- **PROBLEM STATEMENT**:
Filter the records below and copy out each line that contains the word "want".

- **EXERCISE INPUTS**:
◆ ◆ ◆

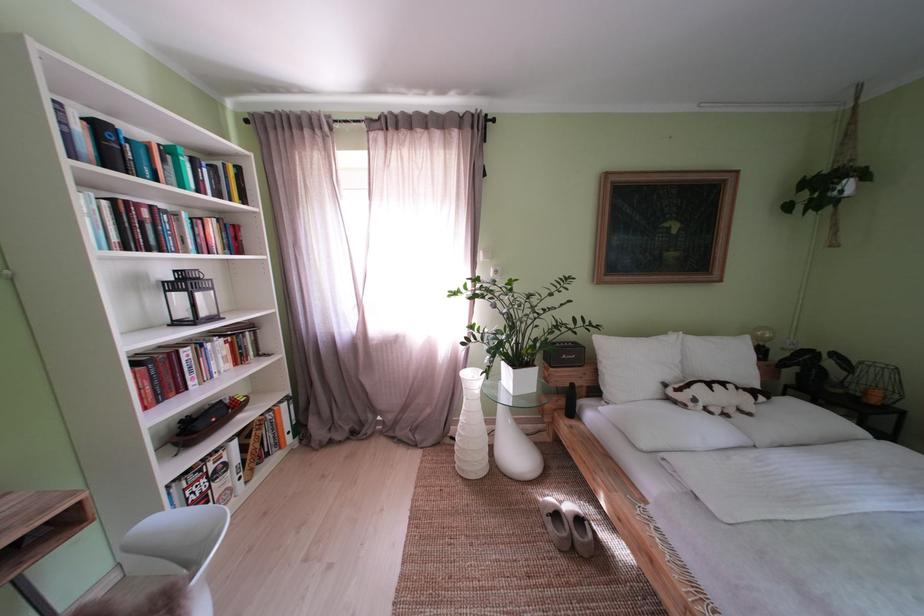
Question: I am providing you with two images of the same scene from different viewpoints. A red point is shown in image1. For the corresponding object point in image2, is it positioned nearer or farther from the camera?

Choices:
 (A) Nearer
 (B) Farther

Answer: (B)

◆ ◆ ◆

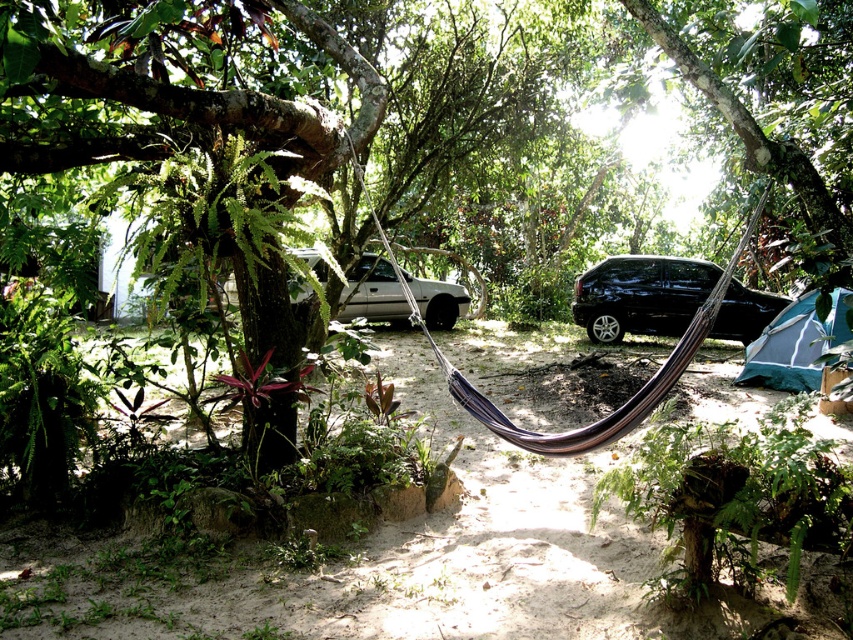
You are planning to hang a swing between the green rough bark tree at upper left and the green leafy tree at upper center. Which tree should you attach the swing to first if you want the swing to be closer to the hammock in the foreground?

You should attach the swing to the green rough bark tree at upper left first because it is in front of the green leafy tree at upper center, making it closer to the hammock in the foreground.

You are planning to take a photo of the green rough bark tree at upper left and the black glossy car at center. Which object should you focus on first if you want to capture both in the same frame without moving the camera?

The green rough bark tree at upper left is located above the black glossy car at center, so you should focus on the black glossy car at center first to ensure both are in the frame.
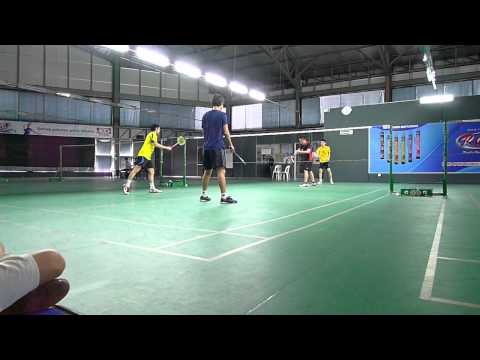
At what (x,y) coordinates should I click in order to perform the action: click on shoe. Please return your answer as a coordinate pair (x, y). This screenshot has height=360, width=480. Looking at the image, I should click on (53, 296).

◆ ◆ ◆

- **ANSWER TO THIS EXERCISE**:
You are planning to hang a swing between the green rough bark tree at upper left and the green leafy tree at upper center. Which tree should you attach the swing to first if you want the swing to be closer to the hammock in the foreground?
You are planning to take a photo of the green rough bark tree at upper left and the black glossy car at center. Which object should you focus on first if you want to capture both in the same frame without moving the camera?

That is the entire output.